*** Begin section ***

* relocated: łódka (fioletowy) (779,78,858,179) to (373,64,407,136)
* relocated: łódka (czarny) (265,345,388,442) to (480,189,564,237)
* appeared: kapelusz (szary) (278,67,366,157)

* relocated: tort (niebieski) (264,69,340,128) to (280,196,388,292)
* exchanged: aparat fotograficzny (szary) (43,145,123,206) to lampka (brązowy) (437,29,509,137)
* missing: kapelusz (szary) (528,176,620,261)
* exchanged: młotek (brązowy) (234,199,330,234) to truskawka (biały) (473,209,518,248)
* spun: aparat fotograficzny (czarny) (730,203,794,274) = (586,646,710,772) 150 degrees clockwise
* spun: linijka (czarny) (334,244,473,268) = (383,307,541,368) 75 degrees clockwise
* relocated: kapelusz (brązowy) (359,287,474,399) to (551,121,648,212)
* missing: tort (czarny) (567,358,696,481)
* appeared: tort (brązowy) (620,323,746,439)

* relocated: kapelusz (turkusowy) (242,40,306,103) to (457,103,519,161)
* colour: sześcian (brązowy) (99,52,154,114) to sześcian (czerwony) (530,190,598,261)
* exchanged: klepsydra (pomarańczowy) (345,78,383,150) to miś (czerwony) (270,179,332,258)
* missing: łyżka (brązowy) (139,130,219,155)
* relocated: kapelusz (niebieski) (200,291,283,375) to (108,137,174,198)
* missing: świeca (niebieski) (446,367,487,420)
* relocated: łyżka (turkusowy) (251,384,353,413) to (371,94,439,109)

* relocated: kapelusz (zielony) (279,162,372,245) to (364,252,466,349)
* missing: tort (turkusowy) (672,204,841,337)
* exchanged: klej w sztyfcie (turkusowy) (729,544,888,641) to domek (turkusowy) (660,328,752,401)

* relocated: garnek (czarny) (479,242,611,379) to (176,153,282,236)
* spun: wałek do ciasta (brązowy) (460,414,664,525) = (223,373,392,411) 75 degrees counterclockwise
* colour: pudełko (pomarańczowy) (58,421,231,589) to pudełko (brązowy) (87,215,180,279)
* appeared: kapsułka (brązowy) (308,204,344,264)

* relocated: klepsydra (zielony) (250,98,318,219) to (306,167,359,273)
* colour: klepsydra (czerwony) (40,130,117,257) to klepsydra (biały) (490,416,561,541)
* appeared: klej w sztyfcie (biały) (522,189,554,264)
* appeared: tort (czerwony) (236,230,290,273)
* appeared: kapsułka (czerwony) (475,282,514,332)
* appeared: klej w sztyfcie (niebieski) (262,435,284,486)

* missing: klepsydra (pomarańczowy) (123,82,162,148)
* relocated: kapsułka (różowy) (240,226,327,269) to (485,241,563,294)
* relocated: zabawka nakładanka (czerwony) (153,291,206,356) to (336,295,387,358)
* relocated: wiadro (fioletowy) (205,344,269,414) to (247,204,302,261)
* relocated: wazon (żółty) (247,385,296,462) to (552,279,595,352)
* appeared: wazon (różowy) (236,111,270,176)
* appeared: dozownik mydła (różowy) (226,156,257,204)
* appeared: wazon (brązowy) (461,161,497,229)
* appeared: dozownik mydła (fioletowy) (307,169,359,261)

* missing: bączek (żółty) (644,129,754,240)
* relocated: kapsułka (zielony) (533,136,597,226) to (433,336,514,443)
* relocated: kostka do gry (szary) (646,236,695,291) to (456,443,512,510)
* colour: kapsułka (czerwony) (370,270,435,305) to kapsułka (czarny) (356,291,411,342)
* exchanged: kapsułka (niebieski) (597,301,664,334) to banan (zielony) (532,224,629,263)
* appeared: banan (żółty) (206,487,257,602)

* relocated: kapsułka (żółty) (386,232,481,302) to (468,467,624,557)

*** End section ***

In the entries above, find the line holding "(359,287,474,399) to (551,121,648,212)" and the line holding "kapsułka (czerwony) (475,282,514,332)"; print both of them and every line between, exactly, and nothing else.

* relocated: kapelusz (brązowy) (359,287,474,399) to (551,121,648,212)
* missing: tort (czarny) (567,358,696,481)
* appeared: tort (brązowy) (620,323,746,439)

* relocated: kapelusz (turkusowy) (242,40,306,103) to (457,103,519,161)
* colour: sześcian (brązowy) (99,52,154,114) to sześcian (czerwony) (530,190,598,261)
* exchanged: klepsydra (pomarańczowy) (345,78,383,150) to miś (czerwony) (270,179,332,258)
* missing: łyżka (brązowy) (139,130,219,155)
* relocated: kapelusz (niebieski) (200,291,283,375) to (108,137,174,198)
* missing: świeca (niebieski) (446,367,487,420)
* relocated: łyżka (turkusowy) (251,384,353,413) to (371,94,439,109)

* relocated: kapelusz (zielony) (279,162,372,245) to (364,252,466,349)
* missing: tort (turkusowy) (672,204,841,337)
* exchanged: klej w sztyfcie (turkusowy) (729,544,888,641) to domek (turkusowy) (660,328,752,401)

* relocated: garnek (czarny) (479,242,611,379) to (176,153,282,236)
* spun: wałek do ciasta (brązowy) (460,414,664,525) = (223,373,392,411) 75 degrees counterclockwise
* colour: pudełko (pomarańczowy) (58,421,231,589) to pudełko (brązowy) (87,215,180,279)
* appeared: kapsułka (brązowy) (308,204,344,264)

* relocated: klepsydra (zielony) (250,98,318,219) to (306,167,359,273)
* colour: klepsydra (czerwony) (40,130,117,257) to klepsydra (biały) (490,416,561,541)
* appeared: klej w sztyfcie (biały) (522,189,554,264)
* appeared: tort (czerwony) (236,230,290,273)
* appeared: kapsułka (czerwony) (475,282,514,332)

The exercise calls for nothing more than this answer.